Task >> The whole of the data, every line, should come back exactly the same.

Scene comparison data
○ ○ ○

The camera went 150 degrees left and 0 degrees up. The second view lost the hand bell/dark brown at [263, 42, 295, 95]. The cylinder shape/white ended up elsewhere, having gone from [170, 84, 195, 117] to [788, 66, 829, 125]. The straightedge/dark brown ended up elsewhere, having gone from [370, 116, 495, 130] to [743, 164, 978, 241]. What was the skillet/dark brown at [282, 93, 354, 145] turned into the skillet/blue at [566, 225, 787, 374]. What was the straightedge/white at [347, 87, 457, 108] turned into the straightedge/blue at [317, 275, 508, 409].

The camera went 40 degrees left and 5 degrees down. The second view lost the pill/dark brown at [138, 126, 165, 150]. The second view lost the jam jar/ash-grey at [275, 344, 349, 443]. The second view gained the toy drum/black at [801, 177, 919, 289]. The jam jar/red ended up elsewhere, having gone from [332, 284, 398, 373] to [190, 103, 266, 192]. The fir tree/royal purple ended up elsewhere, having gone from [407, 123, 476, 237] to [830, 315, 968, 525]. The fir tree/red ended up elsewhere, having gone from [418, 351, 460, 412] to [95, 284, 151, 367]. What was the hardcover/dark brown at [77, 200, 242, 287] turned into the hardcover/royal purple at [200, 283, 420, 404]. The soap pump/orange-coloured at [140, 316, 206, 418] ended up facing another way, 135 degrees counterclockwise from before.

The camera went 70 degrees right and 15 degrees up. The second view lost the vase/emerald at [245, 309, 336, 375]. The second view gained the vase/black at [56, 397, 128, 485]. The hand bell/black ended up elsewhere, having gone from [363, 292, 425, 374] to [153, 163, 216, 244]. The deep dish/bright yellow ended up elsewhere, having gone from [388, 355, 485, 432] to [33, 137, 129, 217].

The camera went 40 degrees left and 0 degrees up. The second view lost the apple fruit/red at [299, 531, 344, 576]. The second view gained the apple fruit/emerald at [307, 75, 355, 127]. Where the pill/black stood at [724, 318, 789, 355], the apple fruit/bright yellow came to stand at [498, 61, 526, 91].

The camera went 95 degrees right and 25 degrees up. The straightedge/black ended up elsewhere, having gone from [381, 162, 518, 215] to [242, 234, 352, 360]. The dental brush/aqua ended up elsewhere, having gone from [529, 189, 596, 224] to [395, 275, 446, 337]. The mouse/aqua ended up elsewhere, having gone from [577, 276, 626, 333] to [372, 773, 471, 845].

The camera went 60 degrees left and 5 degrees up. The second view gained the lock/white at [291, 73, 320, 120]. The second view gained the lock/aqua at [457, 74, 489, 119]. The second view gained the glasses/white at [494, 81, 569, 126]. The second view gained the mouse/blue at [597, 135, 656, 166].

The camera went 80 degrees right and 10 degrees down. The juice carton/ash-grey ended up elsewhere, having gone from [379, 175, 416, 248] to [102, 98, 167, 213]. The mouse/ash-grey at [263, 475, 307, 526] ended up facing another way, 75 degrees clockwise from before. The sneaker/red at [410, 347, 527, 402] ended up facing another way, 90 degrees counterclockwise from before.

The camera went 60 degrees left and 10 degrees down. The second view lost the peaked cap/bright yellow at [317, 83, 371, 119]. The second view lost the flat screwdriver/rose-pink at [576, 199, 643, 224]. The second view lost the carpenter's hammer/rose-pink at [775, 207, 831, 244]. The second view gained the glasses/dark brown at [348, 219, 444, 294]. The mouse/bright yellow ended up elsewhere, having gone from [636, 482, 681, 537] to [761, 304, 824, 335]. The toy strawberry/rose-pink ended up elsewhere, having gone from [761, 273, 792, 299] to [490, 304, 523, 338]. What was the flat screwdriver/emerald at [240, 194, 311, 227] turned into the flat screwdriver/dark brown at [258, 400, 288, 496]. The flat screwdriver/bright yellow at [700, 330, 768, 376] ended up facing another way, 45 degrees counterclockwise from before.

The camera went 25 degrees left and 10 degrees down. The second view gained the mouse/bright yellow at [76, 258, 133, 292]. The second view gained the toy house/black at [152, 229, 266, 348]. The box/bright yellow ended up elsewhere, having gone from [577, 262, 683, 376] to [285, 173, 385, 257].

○ ○ ○

Answer section >>
The camera went 150 degrees left and 0 degrees up. The second view lost the hand bell/dark brown at [263, 42, 295, 95]. The cylinder shape/white ended up elsewhere, having gone from [170, 84, 195, 117] to [788, 66, 829, 125]. The straightedge/dark brown ended up elsewhere, having gone from [370, 116, 495, 130] to [743, 164, 978, 241]. What was the skillet/dark brown at [282, 93, 354, 145] turned into the skillet/blue at [566, 225, 787, 374]. What was the straightedge/white at [347, 87, 457, 108] turned into the straightedge/blue at [317, 275, 508, 409].

The camera went 40 degrees left and 5 degrees down. The second view lost the pill/dark brown at [138, 126, 165, 150]. The second view lost the jam jar/ash-grey at [275, 344, 349, 443]. The second view gained the toy drum/black at [801, 177, 919, 289]. The jam jar/red ended up elsewhere, having gone from [332, 284, 398, 373] to [190, 103, 266, 192]. The fir tree/royal purple ended up elsewhere, having gone from [407, 123, 476, 237] to [830, 315, 968, 525]. The fir tree/red ended up elsewhere, having gone from [418, 351, 460, 412] to [95, 284, 151, 367]. What was the hardcover/dark brown at [77, 200, 242, 287] turned into the hardcover/royal purple at [200, 283, 420, 404]. The soap pump/orange-coloured at [140, 316, 206, 418] ended up facing another way, 135 degrees counterclockwise from before.

The camera went 70 degrees right and 15 degrees up. The second view lost the vase/emerald at [245, 309, 336, 375]. The second view gained the vase/black at [56, 397, 128, 485]. The hand bell/black ended up elsewhere, having gone from [363, 292, 425, 374] to [153, 163, 216, 244]. The deep dish/bright yellow ended up elsewhere, having gone from [388, 355, 485, 432] to [33, 137, 129, 217].

The camera went 40 degrees left and 0 degrees up. The second view lost the apple fruit/red at [299, 531, 344, 576]. The second view gained the apple fruit/emerald at [307, 75, 355, 127]. Where the pill/black stood at [724, 318, 789, 355], the apple fruit/bright yellow came to stand at [498, 61, 526, 91].

The camera went 95 degrees right and 25 degrees up. The straightedge/black ended up elsewhere, having gone from [381, 162, 518, 215] to [242, 234, 352, 360]. The dental brush/aqua ended up elsewhere, having gone from [529, 189, 596, 224] to [395, 275, 446, 337]. The mouse/aqua ended up elsewhere, having gone from [577, 276, 626, 333] to [372, 773, 471, 845].

The camera went 60 degrees left and 5 degrees up. The second view gained the lock/white at [291, 73, 320, 120]. The second view gained the lock/aqua at [457, 74, 489, 119]. The second view gained the glasses/white at [494, 81, 569, 126]. The second view gained the mouse/blue at [597, 135, 656, 166].

The camera went 80 degrees right and 10 degrees down. The juice carton/ash-grey ended up elsewhere, having gone from [379, 175, 416, 248] to [102, 98, 167, 213]. The mouse/ash-grey at [263, 475, 307, 526] ended up facing another way, 75 degrees clockwise from before. The sneaker/red at [410, 347, 527, 402] ended up facing another way, 90 degrees counterclockwise from before.

The camera went 60 degrees left and 10 degrees down. The second view lost the peaked cap/bright yellow at [317, 83, 371, 119]. The second view lost the flat screwdriver/rose-pink at [576, 199, 643, 224]. The second view lost the carpenter's hammer/rose-pink at [775, 207, 831, 244]. The second view gained the glasses/dark brown at [348, 219, 444, 294]. The mouse/bright yellow ended up elsewhere, having gone from [636, 482, 681, 537] to [761, 304, 824, 335]. The toy strawberry/rose-pink ended up elsewhere, having gone from [761, 273, 792, 299] to [490, 304, 523, 338]. What was the flat screwdriver/emerald at [240, 194, 311, 227] turned into the flat screwdriver/dark brown at [258, 400, 288, 496]. The flat screwdriver/bright yellow at [700, 330, 768, 376] ended up facing another way, 45 degrees counterclockwise from before.

The camera went 25 degrees left and 10 degrees down. The second view gained the mouse/bright yellow at [76, 258, 133, 292]. The second view gained the toy house/black at [152, 229, 266, 348]. The box/bright yellow ended up elsewhere, having gone from [577, 262, 683, 376] to [285, 173, 385, 257].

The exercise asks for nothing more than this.